***** Data records
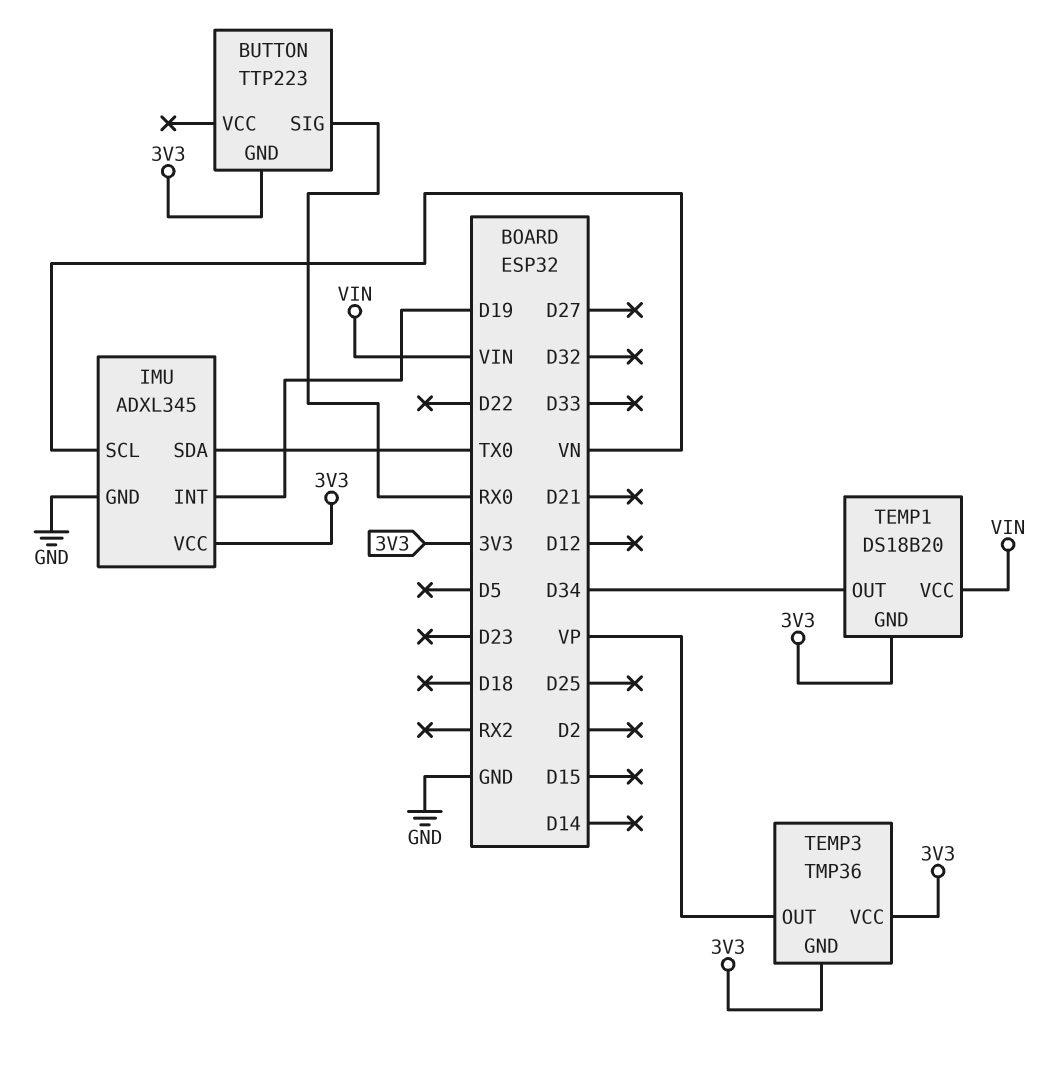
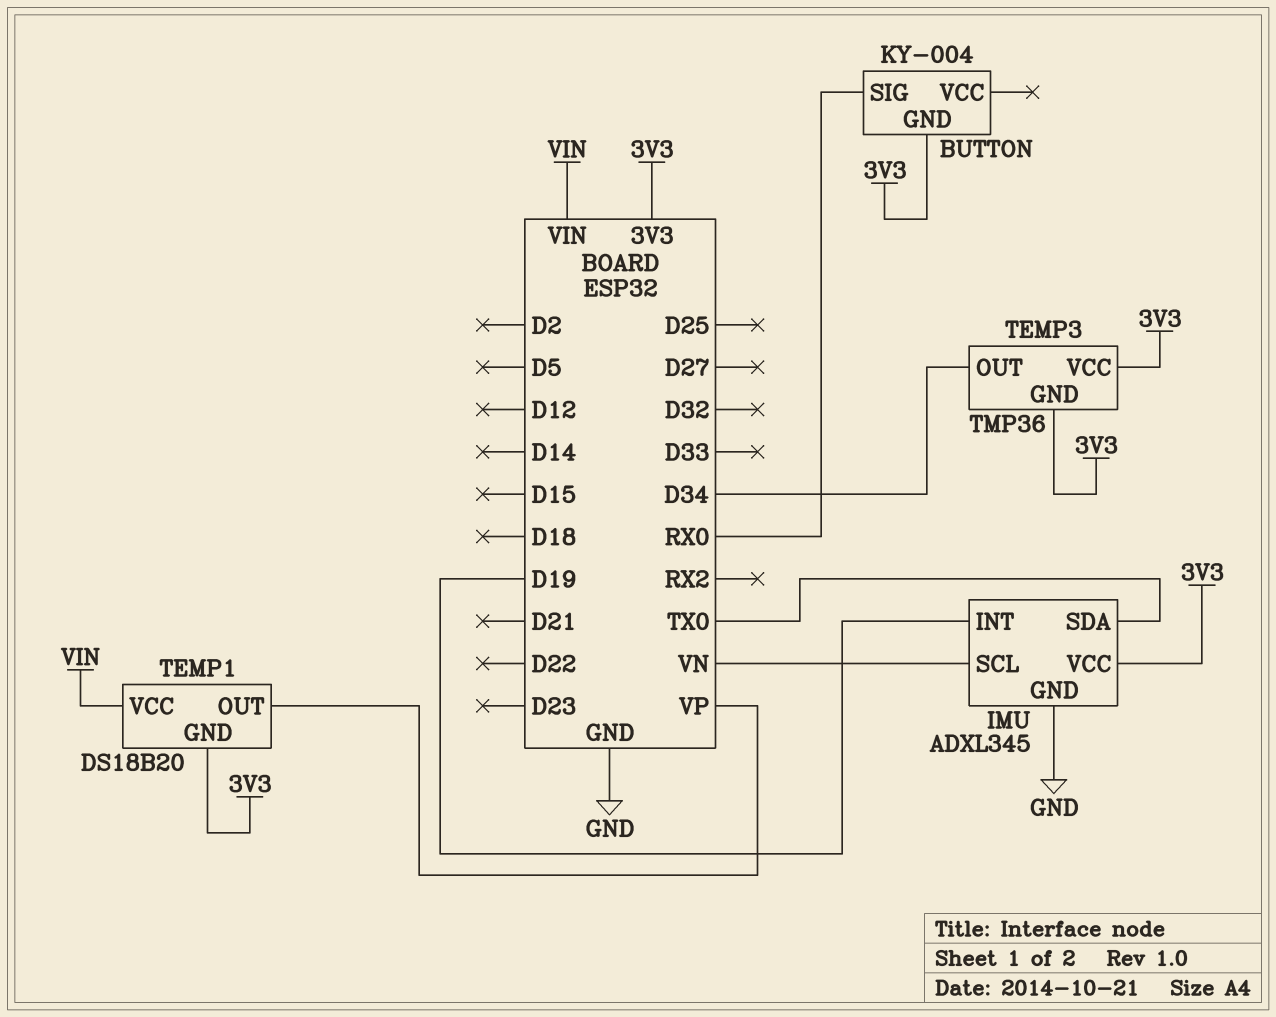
BUTTON: TTP223 -> KY-004
TEMP1 pin OUT: D34 -> VP
TEMP3 pin OUT: VP -> D34

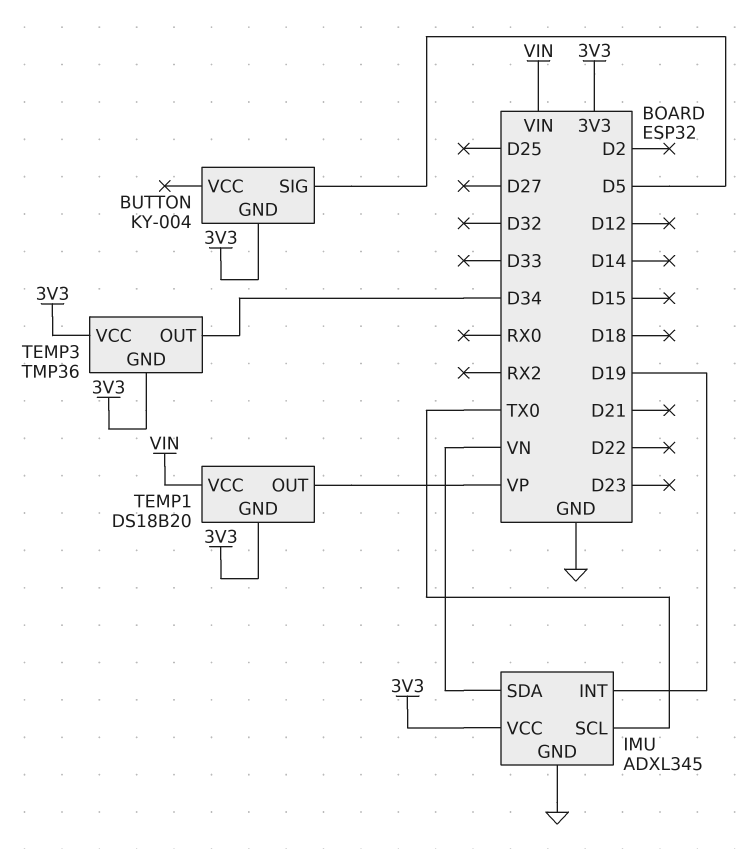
BUTTON pin SIG: RX0 -> D5
IMU pin SCL: VN -> TX0
IMU pin SDA: TX0 -> VN

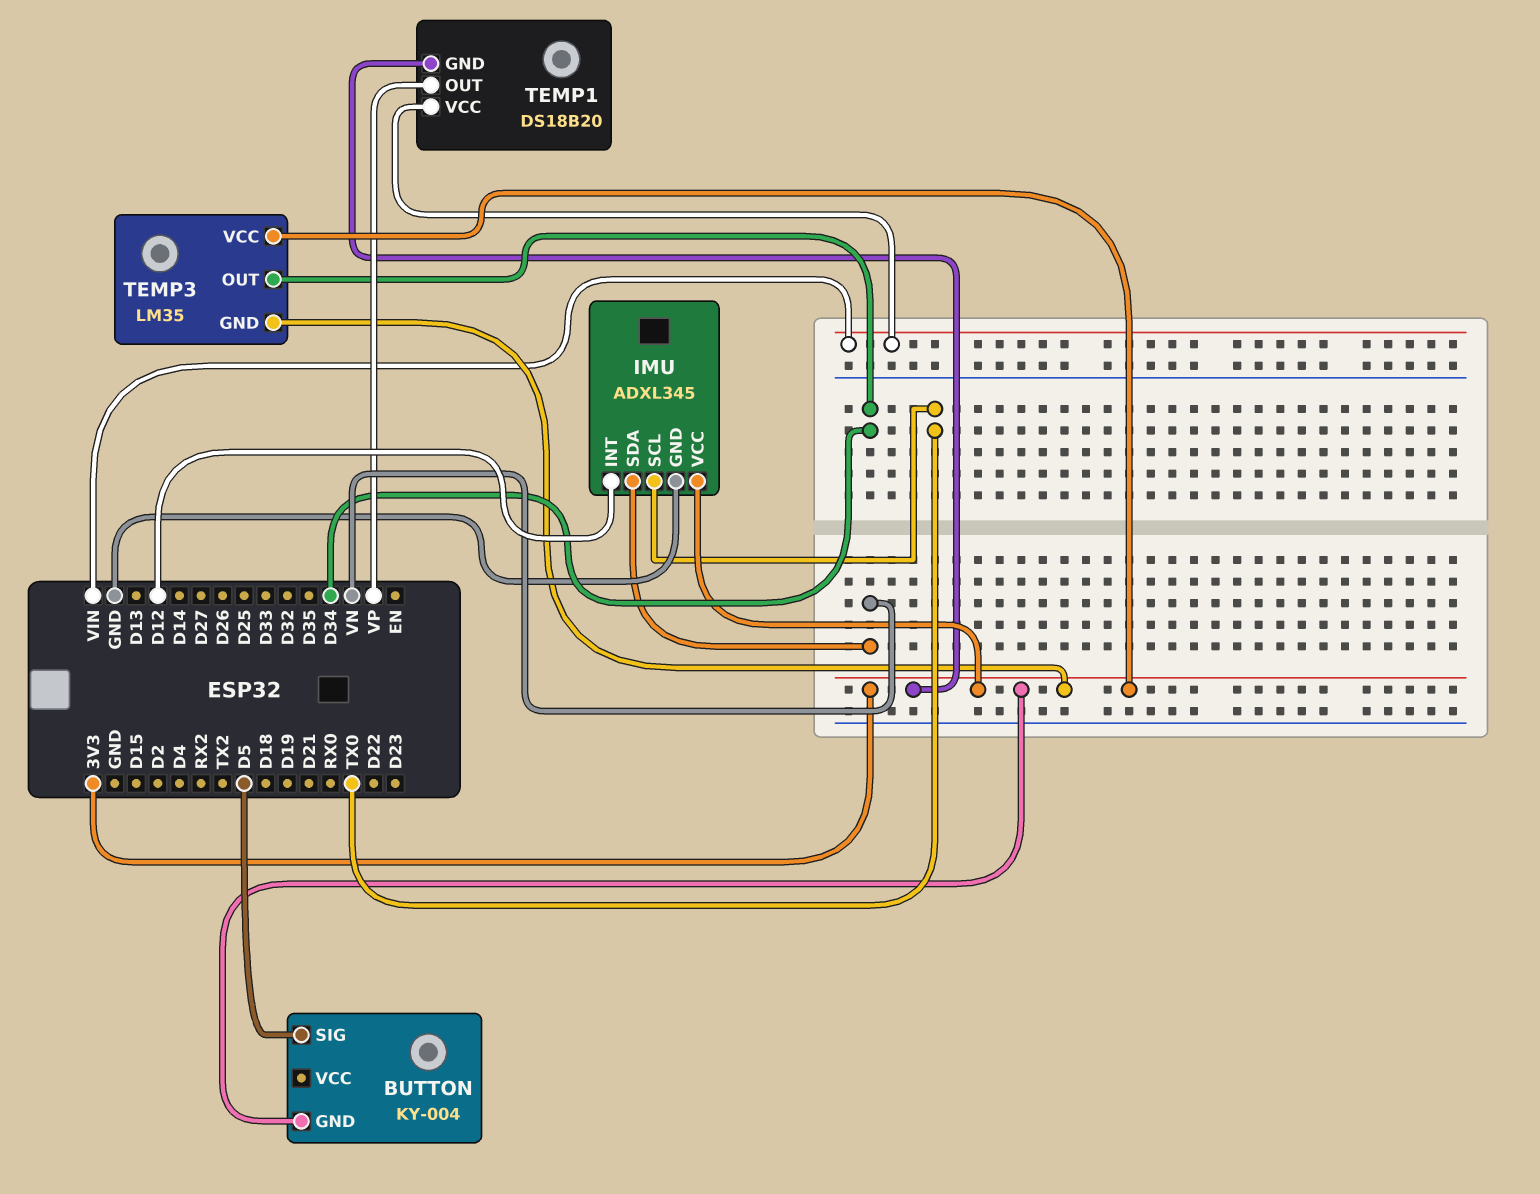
IMU pin INT: D19 -> D12
TEMP3: TMP36 -> LM35

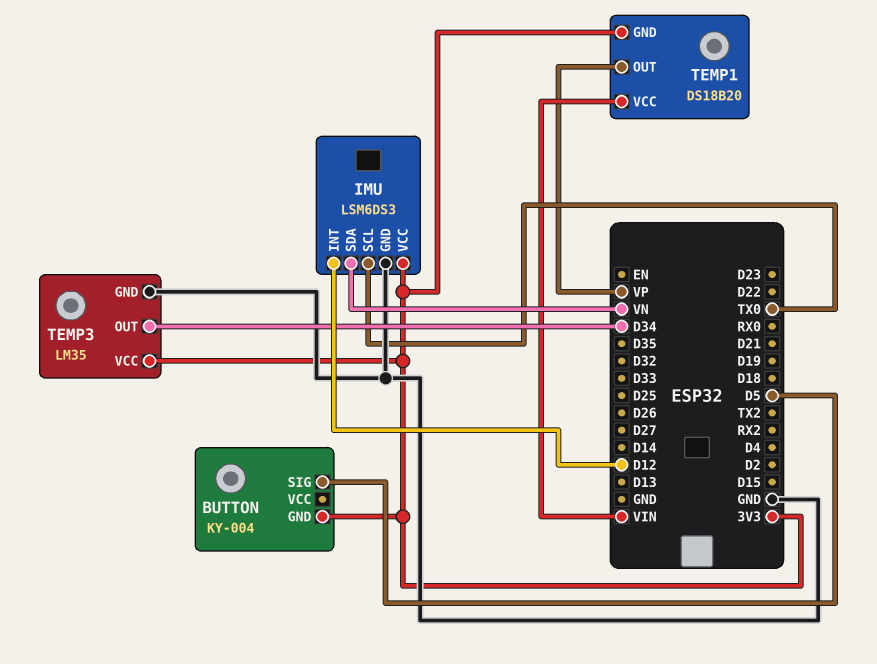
IMU: ADXL345 -> LSM6DS3
TEMP3 pin GND: 3V3 -> GND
**********
How to complete this task: Reproduce exactly and only the lines from the "TEMP3 pin OUT: VP -> D34" line to the last line of the records above. Do not carry over any pictures.

Completed exercise:
TEMP3 pin OUT: VP -> D34

BUTTON pin SIG: RX0 -> D5
IMU pin SCL: VN -> TX0
IMU pin SDA: TX0 -> VN

IMU pin INT: D19 -> D12
TEMP3: TMP36 -> LM35

IMU: ADXL345 -> LSM6DS3
TEMP3 pin GND: 3V3 -> GND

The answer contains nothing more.